TASK REQUIREMENTS:
Find the string "green" in the data, then copy every line where it is found.

DATASET CONTENT:
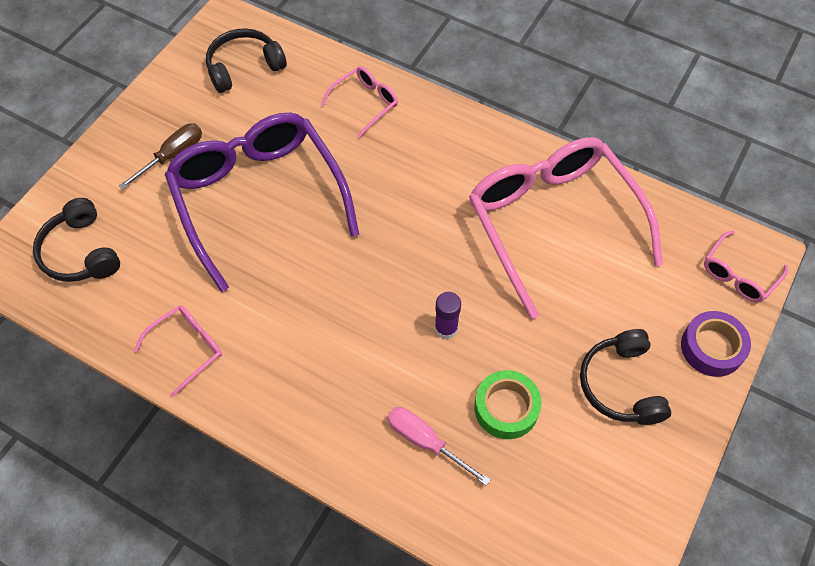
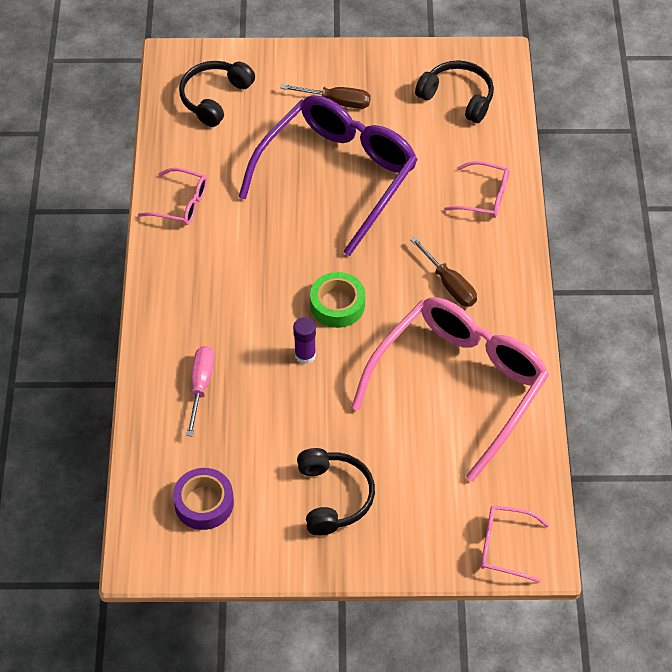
camera: 60 degrees right, 5 degrees down
(441, 175) = (449, 284): none -> brown screwdriver
(506, 408) = (262, 426): green tape -> green tape (337, 305)
(621, 385) = (333, 497): black headphones -> black headphones turned 120 degrees clockwise
(712, 348) = (414, 551): purple tape -> purple tape (204, 503)

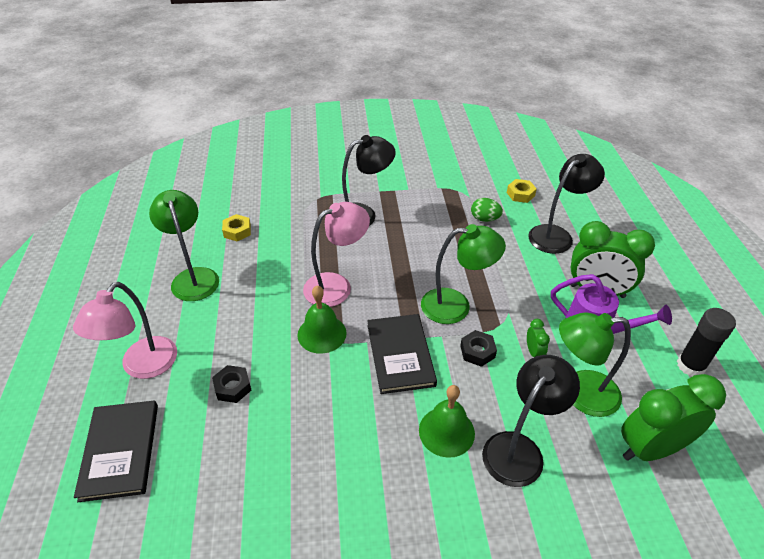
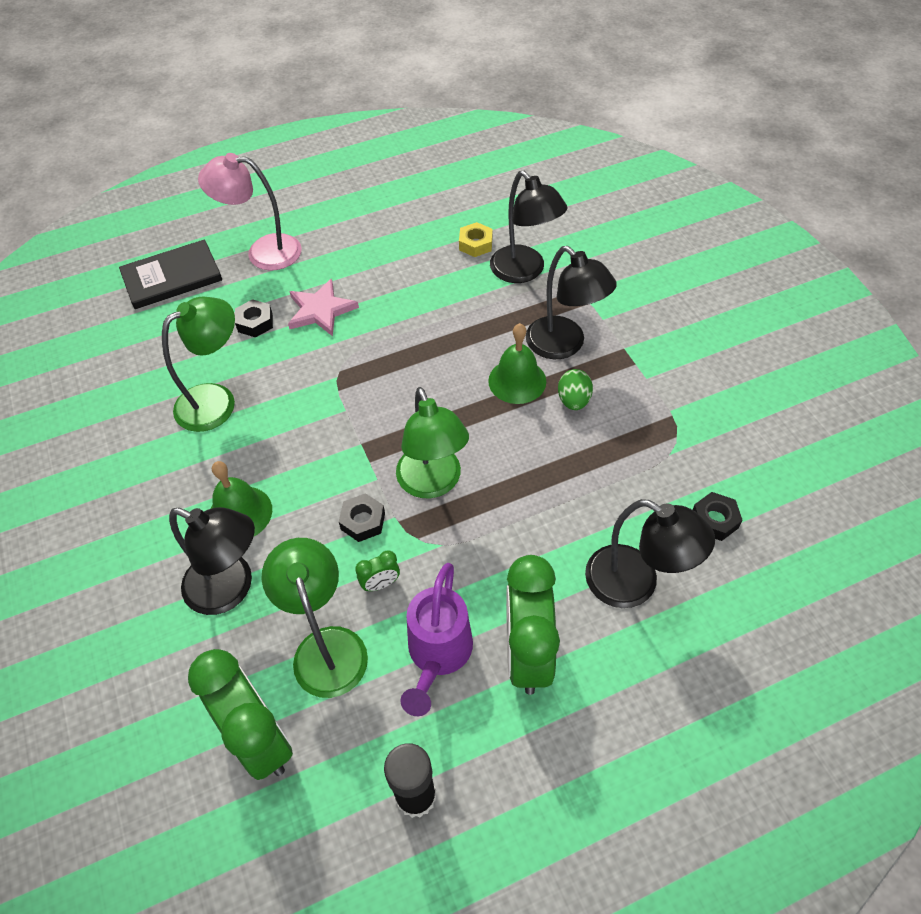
camera: 75 degrees right, 10 degrees up
(193, 277) = (389, 238): green lamp -> green lamp (216, 400)
(247, 337) = (320, 310): none -> pink star
(283, 215) = (524, 271): none -> black lamp
(322, 334) = (344, 367): green bell -> green bell (517, 381)
(336, 286) = (422, 358): pink lamp -> none
(400, 355) = (335, 446): black book -> none
(484, 219) = (625, 483): green egg -> green egg (573, 400)
(520, 194) = (714, 520): yellow nut -> black nut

ANSWER SECTION:
(506, 408) = (262, 426): green tape -> green tape (337, 305)
(193, 277) = (389, 238): green lamp -> green lamp (216, 400)
(322, 334) = (344, 367): green bell -> green bell (517, 381)
(484, 219) = (625, 483): green egg -> green egg (573, 400)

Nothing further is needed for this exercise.